(Input material begins)

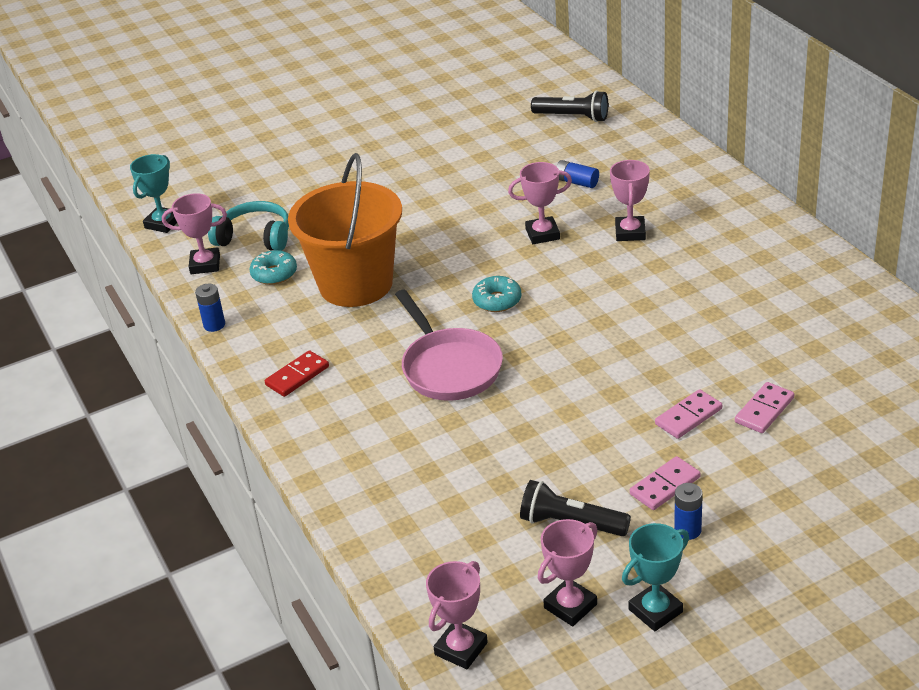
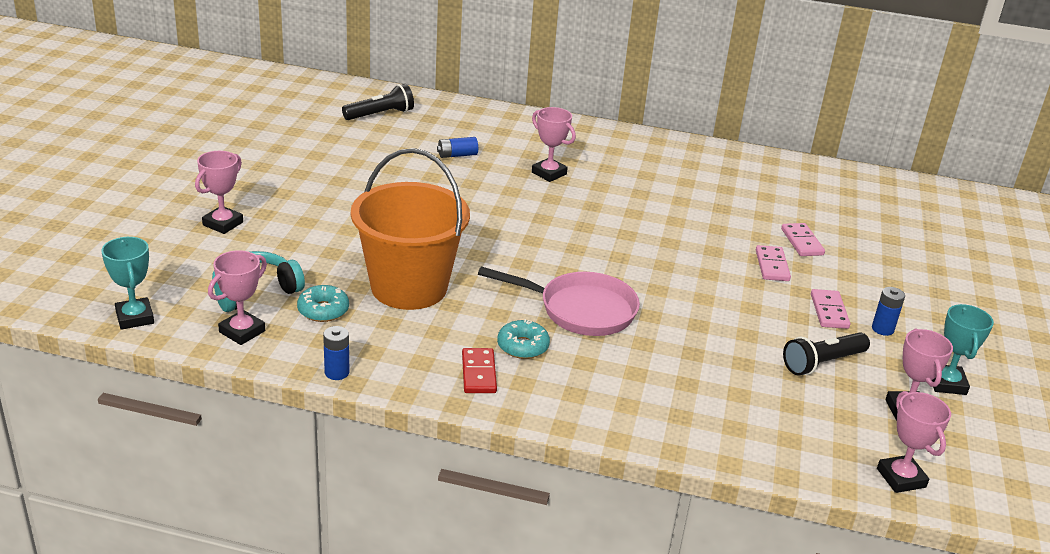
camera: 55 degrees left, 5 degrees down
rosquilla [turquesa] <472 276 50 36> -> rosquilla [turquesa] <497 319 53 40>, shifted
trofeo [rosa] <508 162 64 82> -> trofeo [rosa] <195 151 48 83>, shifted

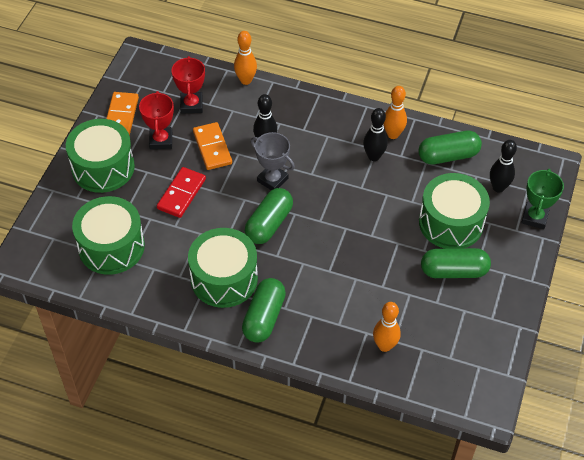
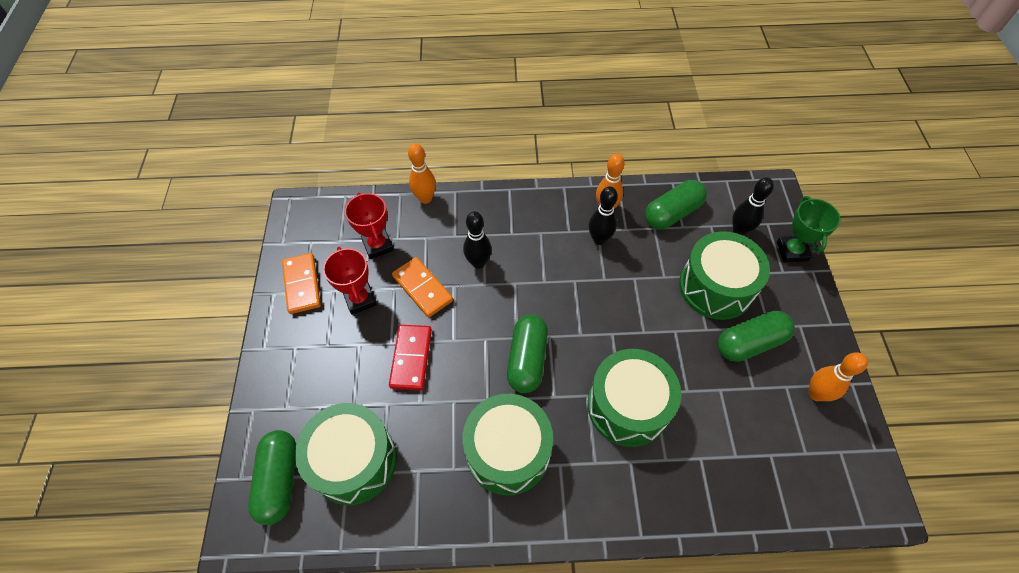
camera: 20 degrees left, 5 degrees up
trofeo [gris] <251 132 44 58> -> none
tambor [verde] <66 119 69 74> -> tambor [verde] <588 349 93 98>, shifted
cápsula [verde] <242 278 44 65> -> cápsula [verde] <248 430 48 95>, shifted
bolo [naranja] <373 302 28 50> -> bolo [naranja] <808 352 60 49>, shifted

(Input material ends)

→ Your task
Lines holding the word "shifted" should be copied from the entries above.

→ Output
rosquilla [turquesa] <472 276 50 36> -> rosquilla [turquesa] <497 319 53 40>, shifted
trofeo [rosa] <508 162 64 82> -> trofeo [rosa] <195 151 48 83>, shifted
tambor [verde] <66 119 69 74> -> tambor [verde] <588 349 93 98>, shifted
cápsula [verde] <242 278 44 65> -> cápsula [verde] <248 430 48 95>, shifted
bolo [naranja] <373 302 28 50> -> bolo [naranja] <808 352 60 49>, shifted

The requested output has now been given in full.